Task item
Every line from the one with "L3: 680uH (SW, VCC) -> 680uH (GND, SW)" through the final line of the data below goes in the answer, copied exactly. Pictures do not.

Provided entries
——————————

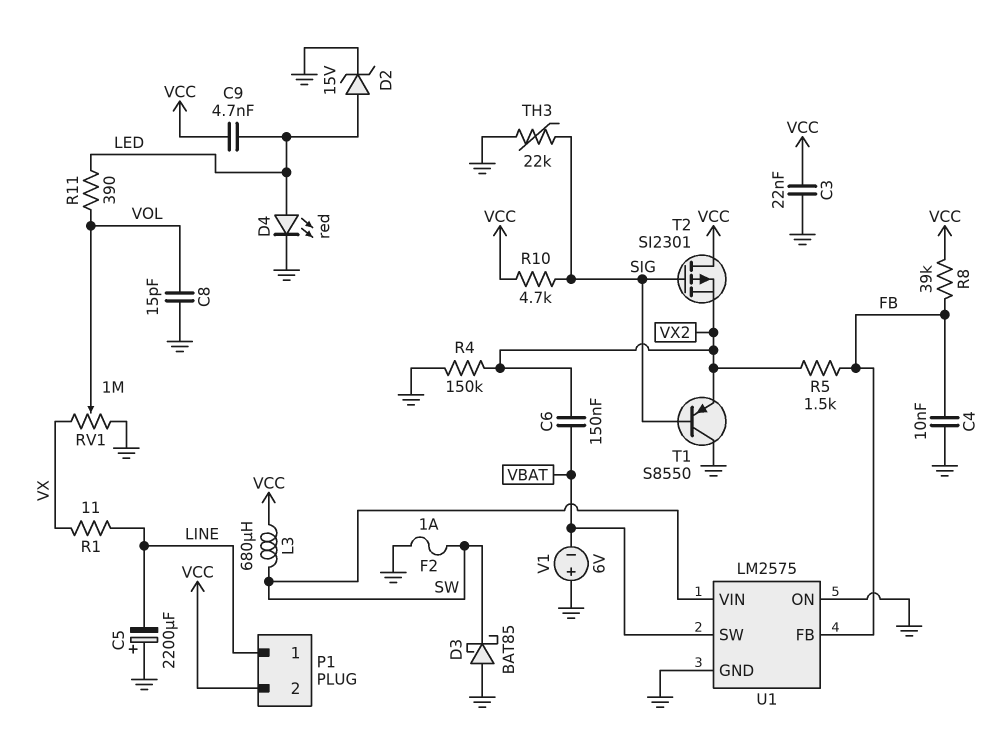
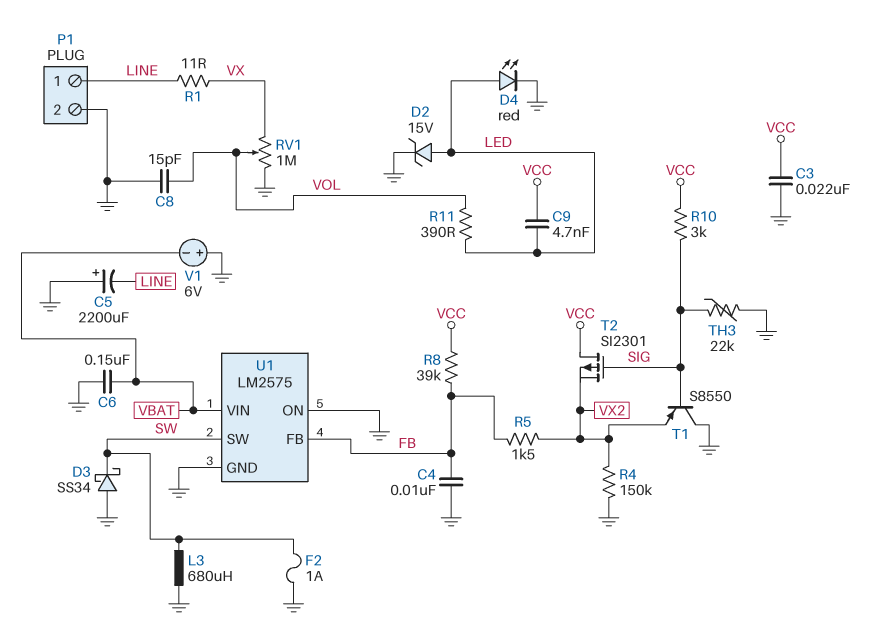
C6: 150nF (VBAT, VX2) -> 150nF (GND, VBAT)
D3: schottky BAT85 (A GND, K SW) -> schottky SS34 (A GND, K SW)
L3: 680uH (SW, VCC) -> 680uH (GND, SW)
P1 pin 2: VCC -> GND
R10: 4.7k (SIG, VCC) -> 3k (SIG, VCC)
U1 pin SW: VBAT -> SW
U1 pin VIN: SW -> VBAT

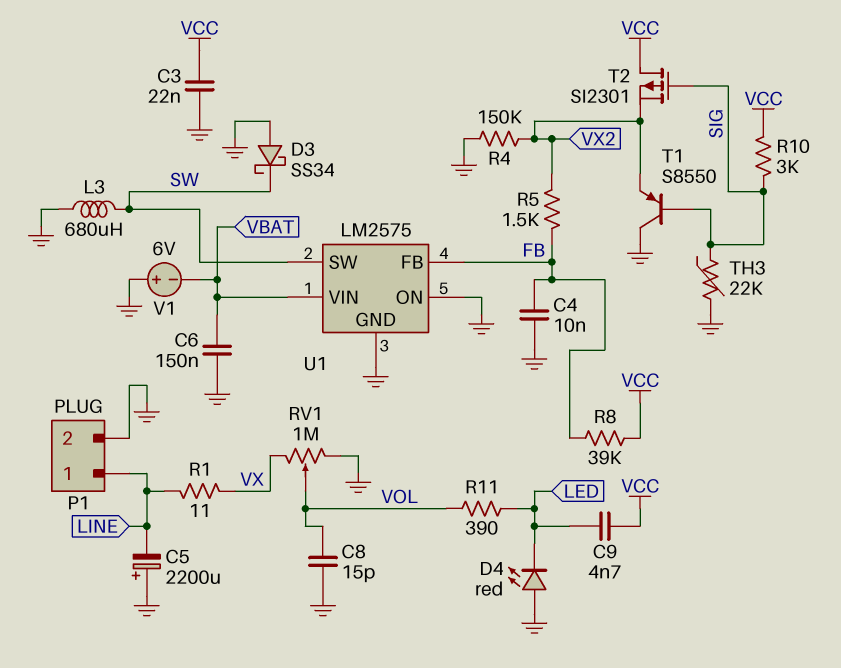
D2: zener 15V (A LED, K GND) -> none
D4: LED red (A LED, K GND) -> LED red (A GND, K LED)
F2: 1A (GND, SW) -> none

——————————

Exercise result
L3: 680uH (SW, VCC) -> 680uH (GND, SW)
P1 pin 2: VCC -> GND
R10: 4.7k (SIG, VCC) -> 3k (SIG, VCC)
U1 pin SW: VBAT -> SW
U1 pin VIN: SW -> VBAT

D2: zener 15V (A LED, K GND) -> none
D4: LED red (A LED, K GND) -> LED red (A GND, K LED)
F2: 1A (GND, SW) -> none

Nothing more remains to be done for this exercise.